**Requirement**
Search through the entries for the word "bowl" and copy every line that has it.

**Given entries**
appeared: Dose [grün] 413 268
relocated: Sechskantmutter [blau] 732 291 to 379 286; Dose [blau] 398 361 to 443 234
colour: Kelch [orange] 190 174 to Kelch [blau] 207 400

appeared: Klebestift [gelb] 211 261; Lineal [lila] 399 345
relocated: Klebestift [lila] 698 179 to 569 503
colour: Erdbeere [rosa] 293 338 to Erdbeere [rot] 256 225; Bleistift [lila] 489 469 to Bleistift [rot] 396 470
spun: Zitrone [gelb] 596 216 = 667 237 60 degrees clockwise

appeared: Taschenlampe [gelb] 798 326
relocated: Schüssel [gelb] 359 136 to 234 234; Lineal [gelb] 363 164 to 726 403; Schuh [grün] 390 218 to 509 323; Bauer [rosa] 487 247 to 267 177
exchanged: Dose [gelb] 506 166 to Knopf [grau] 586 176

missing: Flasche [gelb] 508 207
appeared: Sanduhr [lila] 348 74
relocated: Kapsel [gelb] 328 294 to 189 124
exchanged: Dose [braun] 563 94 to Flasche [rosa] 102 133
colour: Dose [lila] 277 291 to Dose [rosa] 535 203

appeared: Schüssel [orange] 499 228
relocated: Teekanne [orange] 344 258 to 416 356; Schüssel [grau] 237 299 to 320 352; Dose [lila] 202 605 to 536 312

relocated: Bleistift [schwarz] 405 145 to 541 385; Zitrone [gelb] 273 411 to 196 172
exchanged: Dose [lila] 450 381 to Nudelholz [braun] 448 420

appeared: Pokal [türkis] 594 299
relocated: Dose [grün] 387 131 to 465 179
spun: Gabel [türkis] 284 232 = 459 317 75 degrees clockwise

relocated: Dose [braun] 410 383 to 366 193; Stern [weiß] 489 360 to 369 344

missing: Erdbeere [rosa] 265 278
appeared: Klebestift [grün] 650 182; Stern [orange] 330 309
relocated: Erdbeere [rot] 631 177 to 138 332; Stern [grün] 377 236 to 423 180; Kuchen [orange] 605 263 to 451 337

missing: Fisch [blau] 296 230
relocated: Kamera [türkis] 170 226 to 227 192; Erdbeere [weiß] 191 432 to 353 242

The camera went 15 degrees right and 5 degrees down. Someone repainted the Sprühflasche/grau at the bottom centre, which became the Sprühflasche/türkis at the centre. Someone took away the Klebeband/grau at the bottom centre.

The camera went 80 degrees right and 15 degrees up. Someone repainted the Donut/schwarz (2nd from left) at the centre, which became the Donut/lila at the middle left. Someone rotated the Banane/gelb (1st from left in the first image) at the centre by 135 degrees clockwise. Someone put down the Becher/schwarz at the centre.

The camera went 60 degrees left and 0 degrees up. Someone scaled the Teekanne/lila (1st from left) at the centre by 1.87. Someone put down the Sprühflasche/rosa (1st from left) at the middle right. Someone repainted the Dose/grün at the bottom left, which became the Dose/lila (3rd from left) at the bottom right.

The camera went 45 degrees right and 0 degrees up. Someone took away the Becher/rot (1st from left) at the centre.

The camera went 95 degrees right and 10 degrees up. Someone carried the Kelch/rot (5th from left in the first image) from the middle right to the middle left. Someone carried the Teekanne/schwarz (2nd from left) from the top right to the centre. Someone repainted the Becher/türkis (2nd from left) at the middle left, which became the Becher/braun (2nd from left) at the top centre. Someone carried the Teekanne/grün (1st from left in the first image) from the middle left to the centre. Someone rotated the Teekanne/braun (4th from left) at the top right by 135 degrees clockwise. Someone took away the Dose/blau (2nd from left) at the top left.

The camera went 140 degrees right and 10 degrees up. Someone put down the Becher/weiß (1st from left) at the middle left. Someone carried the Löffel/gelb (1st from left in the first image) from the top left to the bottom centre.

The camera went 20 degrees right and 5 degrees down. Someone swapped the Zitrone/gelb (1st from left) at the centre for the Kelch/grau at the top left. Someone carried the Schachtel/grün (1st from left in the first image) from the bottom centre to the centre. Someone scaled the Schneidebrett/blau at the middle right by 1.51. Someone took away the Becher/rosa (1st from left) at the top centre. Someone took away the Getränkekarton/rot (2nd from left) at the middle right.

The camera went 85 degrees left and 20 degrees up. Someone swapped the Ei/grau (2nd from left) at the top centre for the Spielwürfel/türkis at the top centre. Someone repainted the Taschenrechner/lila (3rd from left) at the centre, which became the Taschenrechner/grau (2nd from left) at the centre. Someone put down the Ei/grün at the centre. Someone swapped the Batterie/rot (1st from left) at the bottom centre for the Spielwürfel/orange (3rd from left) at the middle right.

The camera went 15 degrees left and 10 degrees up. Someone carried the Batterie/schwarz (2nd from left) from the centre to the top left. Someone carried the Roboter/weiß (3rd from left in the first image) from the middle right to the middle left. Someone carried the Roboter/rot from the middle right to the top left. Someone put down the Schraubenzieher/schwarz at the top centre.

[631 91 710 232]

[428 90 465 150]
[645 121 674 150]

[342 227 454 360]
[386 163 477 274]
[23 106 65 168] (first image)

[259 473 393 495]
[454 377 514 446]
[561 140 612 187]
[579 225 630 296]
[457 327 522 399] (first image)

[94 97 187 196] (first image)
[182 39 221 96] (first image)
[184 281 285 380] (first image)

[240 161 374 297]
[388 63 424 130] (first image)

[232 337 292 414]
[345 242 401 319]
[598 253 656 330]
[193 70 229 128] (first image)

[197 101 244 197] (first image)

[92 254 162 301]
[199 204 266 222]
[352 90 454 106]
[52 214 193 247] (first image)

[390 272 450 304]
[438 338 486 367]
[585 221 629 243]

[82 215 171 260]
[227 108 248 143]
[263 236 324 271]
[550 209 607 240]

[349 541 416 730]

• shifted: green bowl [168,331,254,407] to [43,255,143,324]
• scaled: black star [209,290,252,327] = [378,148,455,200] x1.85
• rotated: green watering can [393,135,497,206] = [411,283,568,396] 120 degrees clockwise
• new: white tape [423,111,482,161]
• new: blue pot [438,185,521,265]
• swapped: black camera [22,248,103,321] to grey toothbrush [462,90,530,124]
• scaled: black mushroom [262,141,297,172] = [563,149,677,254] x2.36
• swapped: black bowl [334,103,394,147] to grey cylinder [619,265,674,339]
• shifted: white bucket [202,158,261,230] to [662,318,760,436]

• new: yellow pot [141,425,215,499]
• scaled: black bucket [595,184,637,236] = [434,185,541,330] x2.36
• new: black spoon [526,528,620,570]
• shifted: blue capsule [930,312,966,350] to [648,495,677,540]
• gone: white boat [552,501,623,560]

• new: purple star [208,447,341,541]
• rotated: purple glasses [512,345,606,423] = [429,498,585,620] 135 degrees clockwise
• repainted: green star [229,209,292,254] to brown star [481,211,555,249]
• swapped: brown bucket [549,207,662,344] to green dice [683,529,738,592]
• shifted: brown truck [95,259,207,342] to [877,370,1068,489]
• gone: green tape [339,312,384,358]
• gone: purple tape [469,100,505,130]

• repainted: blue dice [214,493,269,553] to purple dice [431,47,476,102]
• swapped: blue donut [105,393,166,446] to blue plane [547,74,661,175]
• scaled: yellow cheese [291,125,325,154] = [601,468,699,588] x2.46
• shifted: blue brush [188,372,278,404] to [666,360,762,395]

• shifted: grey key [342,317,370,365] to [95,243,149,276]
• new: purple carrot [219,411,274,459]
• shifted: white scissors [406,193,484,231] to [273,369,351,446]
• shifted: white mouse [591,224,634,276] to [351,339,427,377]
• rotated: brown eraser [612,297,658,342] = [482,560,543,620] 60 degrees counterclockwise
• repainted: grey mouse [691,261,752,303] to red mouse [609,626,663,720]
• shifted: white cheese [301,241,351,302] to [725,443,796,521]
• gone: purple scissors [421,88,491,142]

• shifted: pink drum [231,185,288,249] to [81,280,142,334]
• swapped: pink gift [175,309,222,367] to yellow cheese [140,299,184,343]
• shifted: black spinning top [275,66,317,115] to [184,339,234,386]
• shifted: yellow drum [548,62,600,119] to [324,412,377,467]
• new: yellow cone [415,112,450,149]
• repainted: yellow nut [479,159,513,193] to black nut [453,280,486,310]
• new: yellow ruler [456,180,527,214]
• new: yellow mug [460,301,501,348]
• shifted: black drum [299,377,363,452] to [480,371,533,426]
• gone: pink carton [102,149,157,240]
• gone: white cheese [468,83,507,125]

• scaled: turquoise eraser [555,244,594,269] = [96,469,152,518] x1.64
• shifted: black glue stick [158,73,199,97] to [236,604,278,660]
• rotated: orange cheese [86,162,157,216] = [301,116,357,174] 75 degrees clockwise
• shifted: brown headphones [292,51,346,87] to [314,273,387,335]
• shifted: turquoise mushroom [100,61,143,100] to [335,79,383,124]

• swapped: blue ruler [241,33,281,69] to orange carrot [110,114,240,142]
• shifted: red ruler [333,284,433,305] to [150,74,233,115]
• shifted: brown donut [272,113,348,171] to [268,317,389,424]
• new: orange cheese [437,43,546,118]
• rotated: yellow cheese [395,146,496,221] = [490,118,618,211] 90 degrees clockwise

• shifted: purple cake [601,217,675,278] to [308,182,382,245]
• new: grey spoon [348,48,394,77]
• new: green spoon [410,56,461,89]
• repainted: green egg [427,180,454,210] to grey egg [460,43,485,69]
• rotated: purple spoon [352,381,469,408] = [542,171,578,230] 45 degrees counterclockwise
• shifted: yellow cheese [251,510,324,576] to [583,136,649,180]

**Written response**
• shifted: green bowl [168,331,254,407] to [43,255,143,324]
• swapped: black bowl [334,103,394,147] to grey cylinder [619,265,674,339]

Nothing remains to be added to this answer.